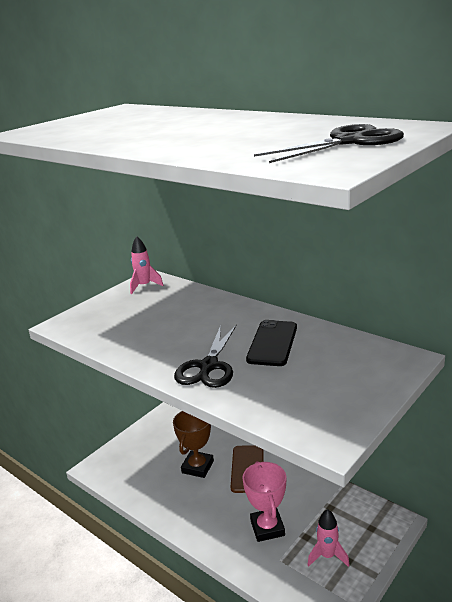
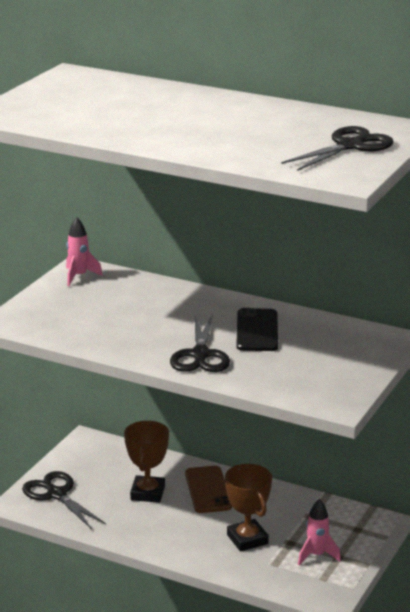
camera: 15 degrees left, 0 degrees up
(126, 461) = (56, 494): none -> black scissors
(267, 528) = (247, 539): pink trophy -> brown trophy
^^^^^^^^^^^^^^^^
Description of the task
Print the listing above in full, exactly as written. Omit any pictures.

Task result
camera: 15 degrees left, 0 degrees up
(126, 461) = (56, 494): none -> black scissors
(267, 528) = (247, 539): pink trophy -> brown trophy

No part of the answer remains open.